**WHAT TO PRODUCE**. Every record below needs to be written out exactly, apart from the pictures.

RECORDS TO PROCESS START

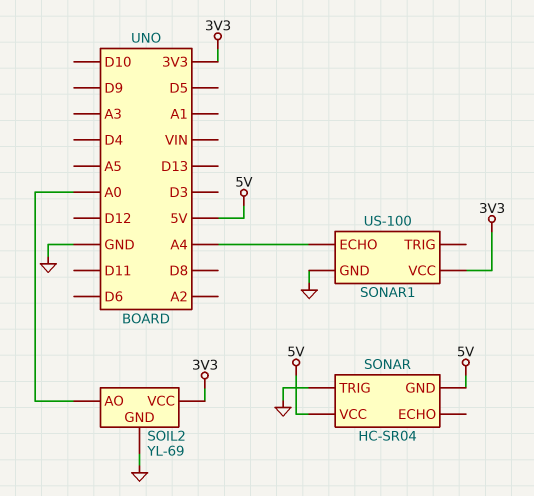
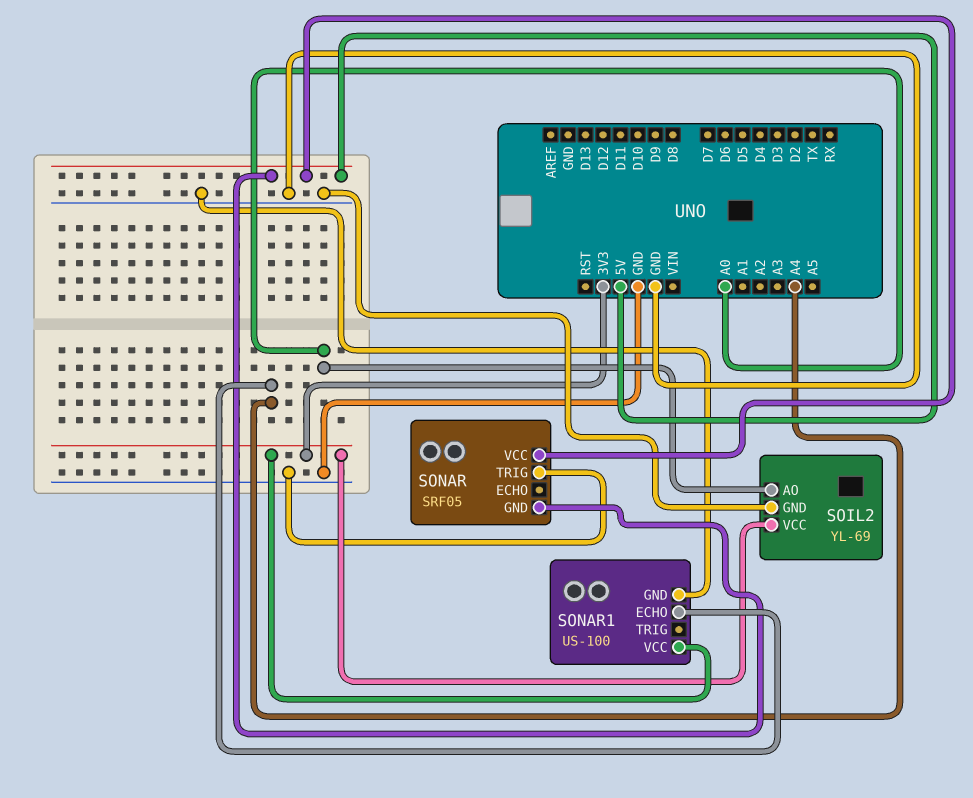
SONAR: HC-SR04 -> SRF05

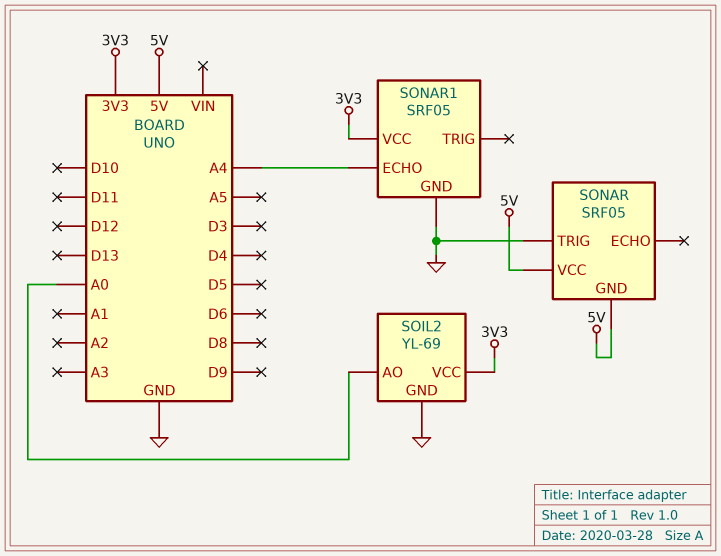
SONAR1: US-100 -> SRF05

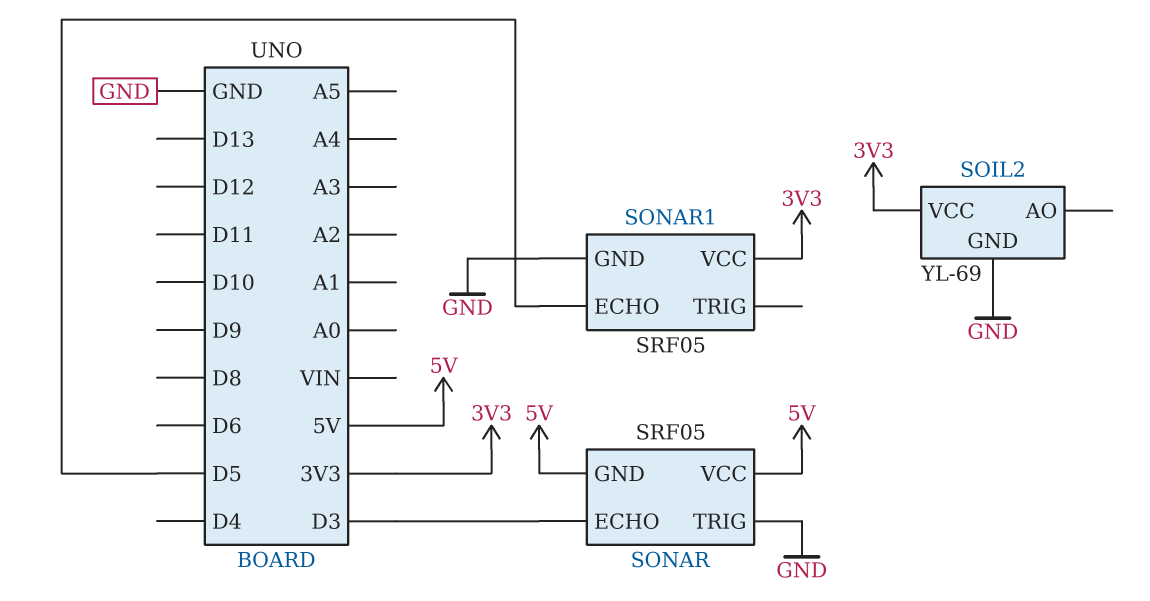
SOIL2 pin AO: A0 -> none
SONAR pin ECHO: none -> D3
SONAR1 pin ECHO: A4 -> D5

RECORDS TO PROCESS END

**TASK OUTPUT**.
SONAR: HC-SR04 -> SRF05

SONAR1: US-100 -> SRF05

SOIL2 pin AO: A0 -> none
SONAR pin ECHO: none -> D3
SONAR1 pin ECHO: A4 -> D5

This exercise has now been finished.